[[ Exercise materials open ]]
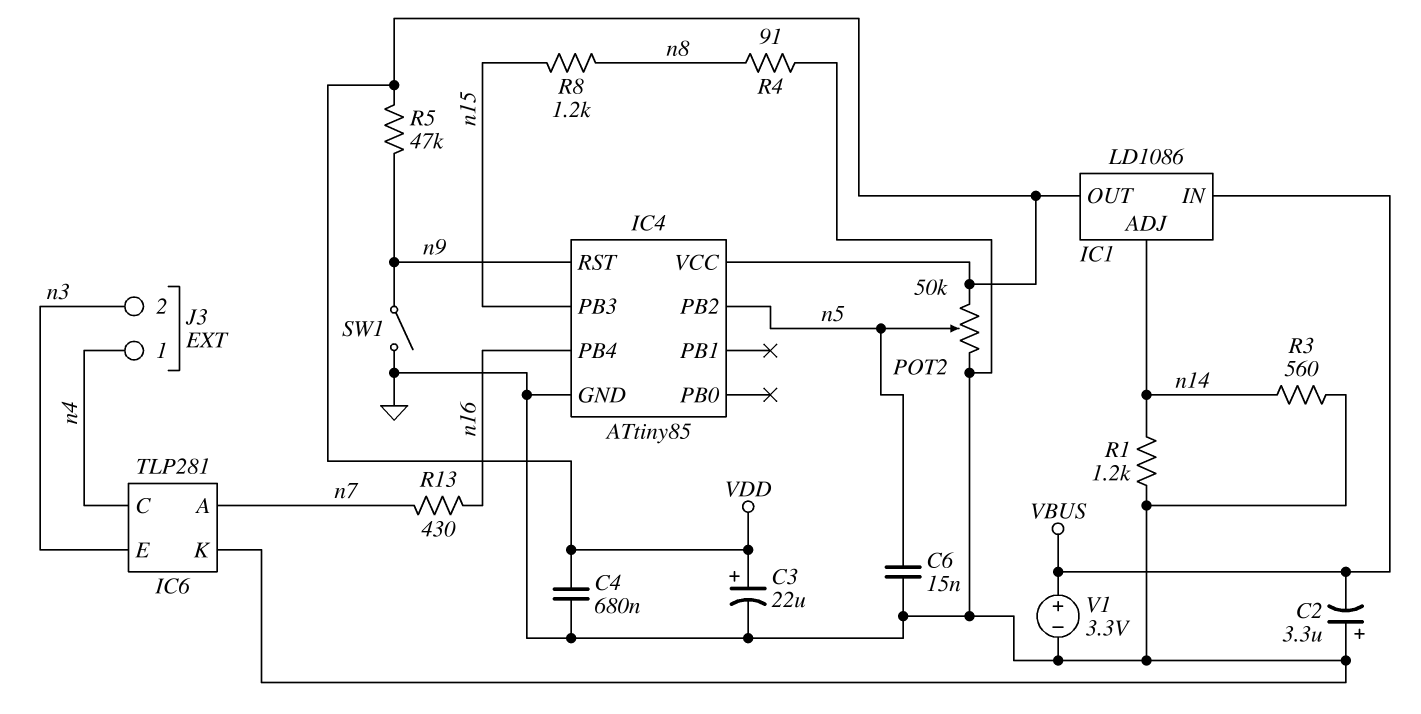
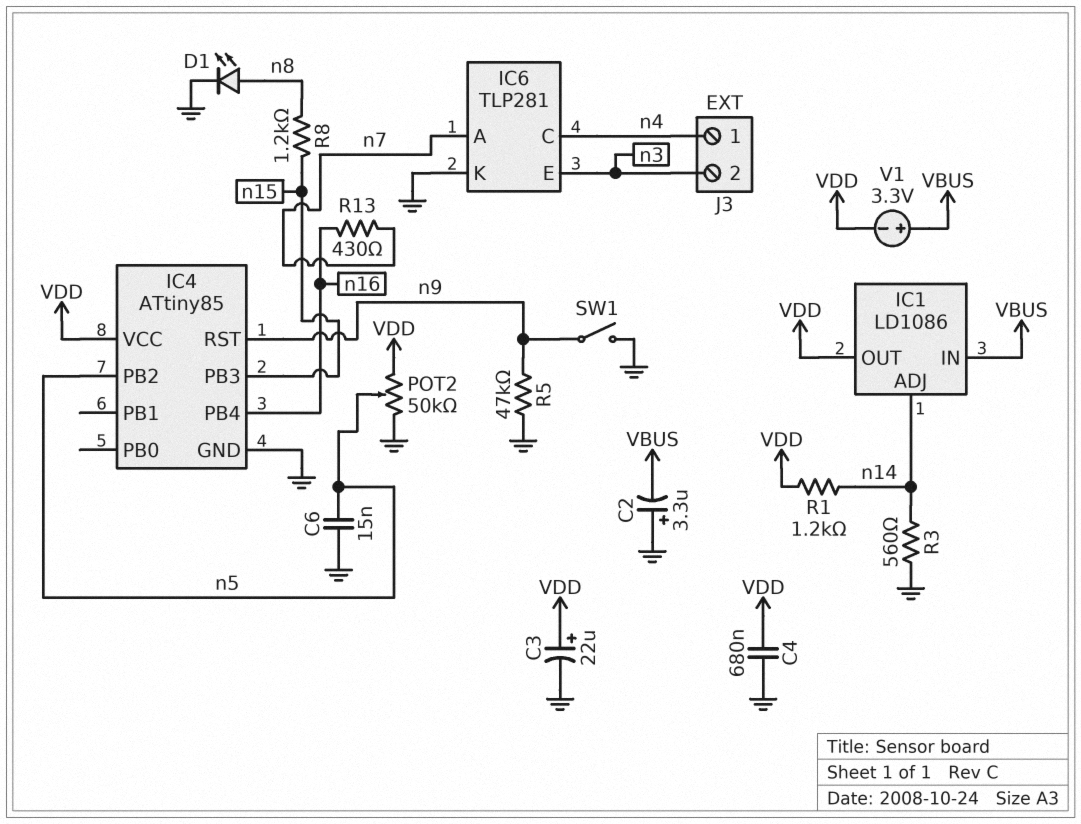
D1: none -> LED (A n8, K GND)
R1: 1.2k (GND, n14) -> 1.2k (VDD, n14)
R4: 91 (GND, n8) -> none
R5: 47k (VDD, n9) -> 47k (GND, n9)
V1: 3.3V (plus VBUS, minus GND) -> 3.3V (plus VBUS, minus VDD)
[[ Exercise materials closed ]]
Exercise requirements
Print each line, starting with the one that contains "R1: 1.2k (GND, n14) -> 1.2k (VDD, n14)" and ending with the last line of the data, exactly as it stands and with no other lines.

Exercise result
R1: 1.2k (GND, n14) -> 1.2k (VDD, n14)
R4: 91 (GND, n8) -> none
R5: 47k (VDD, n9) -> 47k (GND, n9)
V1: 3.3V (plus VBUS, minus GND) -> 3.3V (plus VBUS, minus VDD)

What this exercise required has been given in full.